[Image change detection data]
• • • • • • •
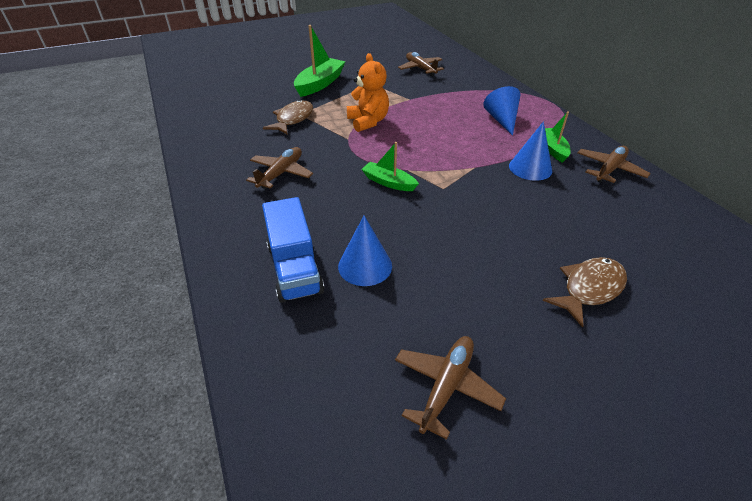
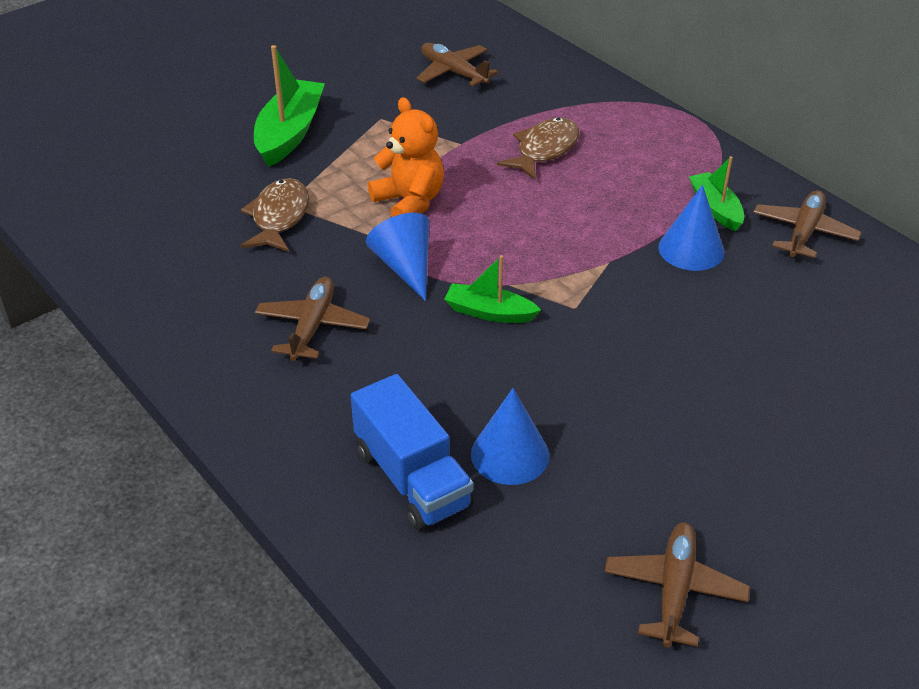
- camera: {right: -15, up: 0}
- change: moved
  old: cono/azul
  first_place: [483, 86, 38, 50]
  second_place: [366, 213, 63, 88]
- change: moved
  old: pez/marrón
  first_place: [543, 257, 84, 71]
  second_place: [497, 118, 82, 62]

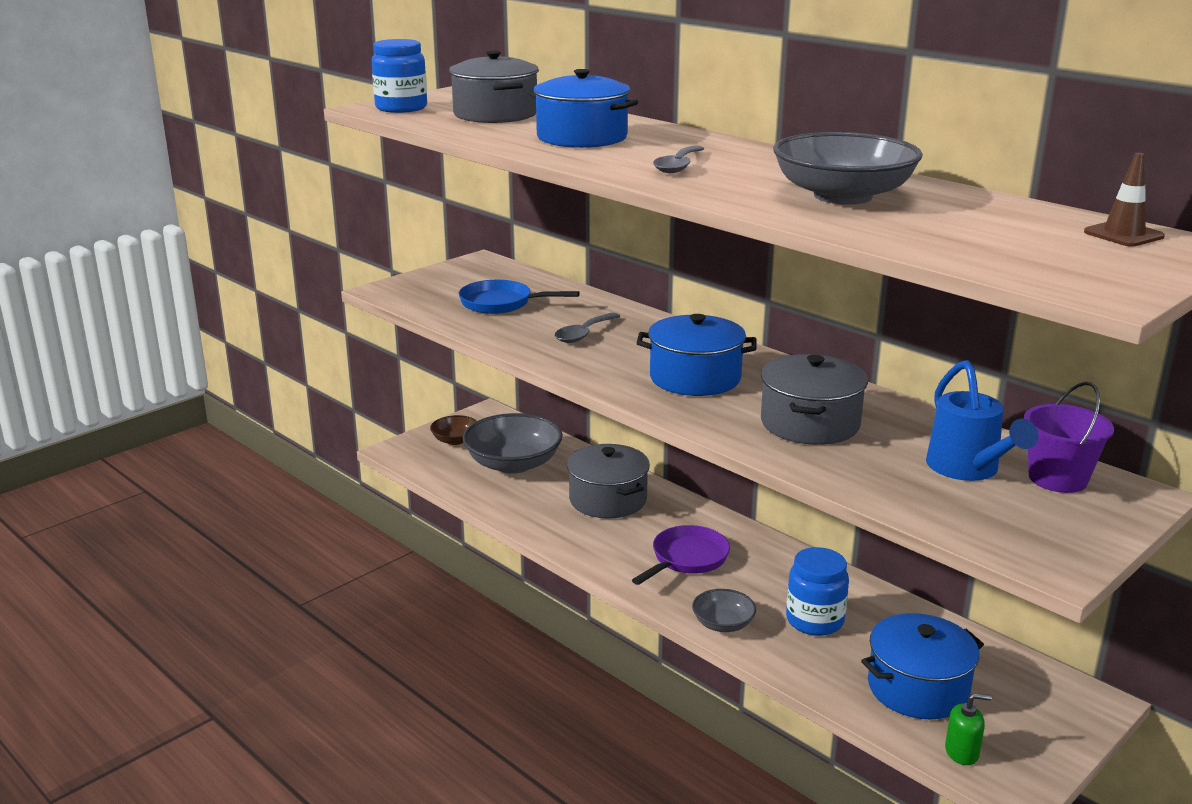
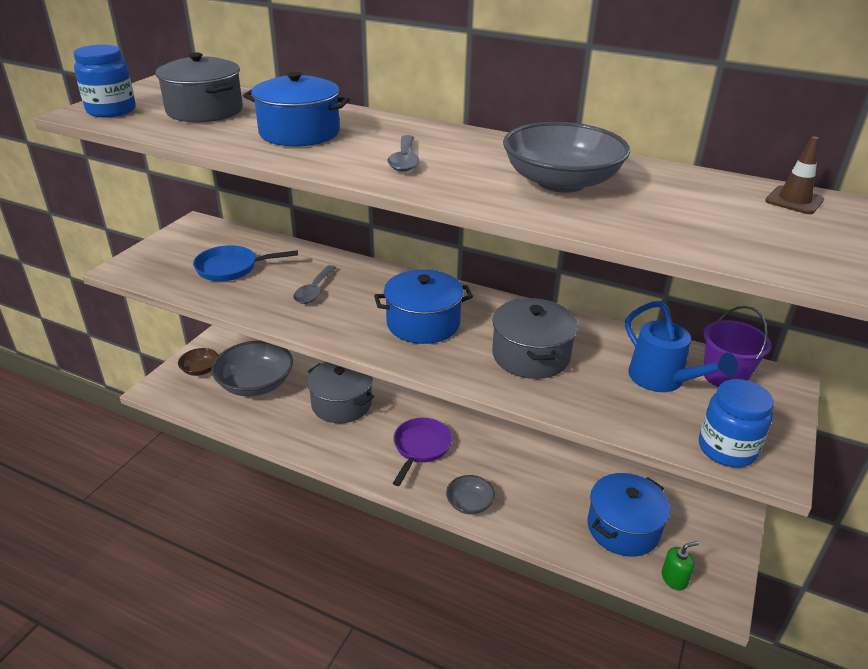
- camera: {right: -20, up: 10}
- change: moved
  old: tarro/azul
  first_place: [786, 547, 63, 89]
  second_place: [699, 379, 75, 88]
• • • • • • •
Starting at the line with "old: cono/azul", write out every line exactly through the final line of the records above, both included, and skip the pictures.

  old: cono/azul
  first_place: [483, 86, 38, 50]
  second_place: [366, 213, 63, 88]
- change: moved
  old: pez/marrón
  first_place: [543, 257, 84, 71]
  second_place: [497, 118, 82, 62]

- camera: {right: -20, up: 10}
- change: moved
  old: tarro/azul
  first_place: [786, 547, 63, 89]
  second_place: [699, 379, 75, 88]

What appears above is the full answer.